Task requirements
From top to bottom, print the listing word for word and skip any pictures it contains.

Dataset extract
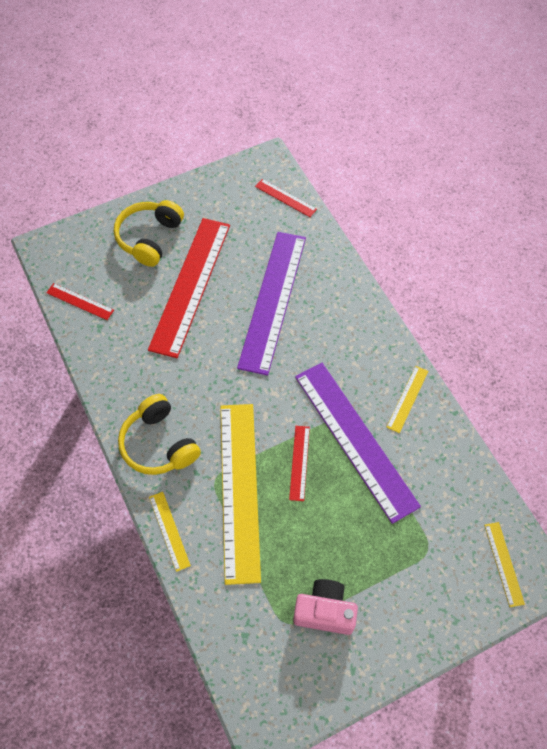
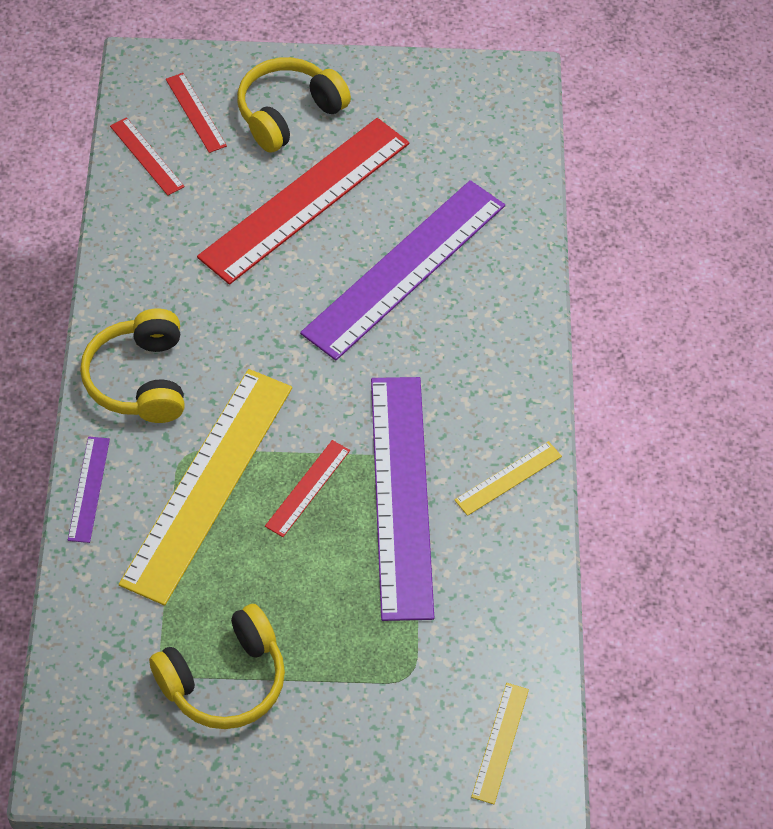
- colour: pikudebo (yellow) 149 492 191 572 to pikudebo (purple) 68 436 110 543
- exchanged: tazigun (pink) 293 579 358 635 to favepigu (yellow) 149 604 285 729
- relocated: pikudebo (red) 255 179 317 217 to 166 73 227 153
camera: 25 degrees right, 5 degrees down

Your solution
- colour: pikudebo (yellow) 149 492 191 572 to pikudebo (purple) 68 436 110 543
- exchanged: tazigun (pink) 293 579 358 635 to favepigu (yellow) 149 604 285 729
- relocated: pikudebo (red) 255 179 317 217 to 166 73 227 153
camera: 25 degrees right, 5 degrees down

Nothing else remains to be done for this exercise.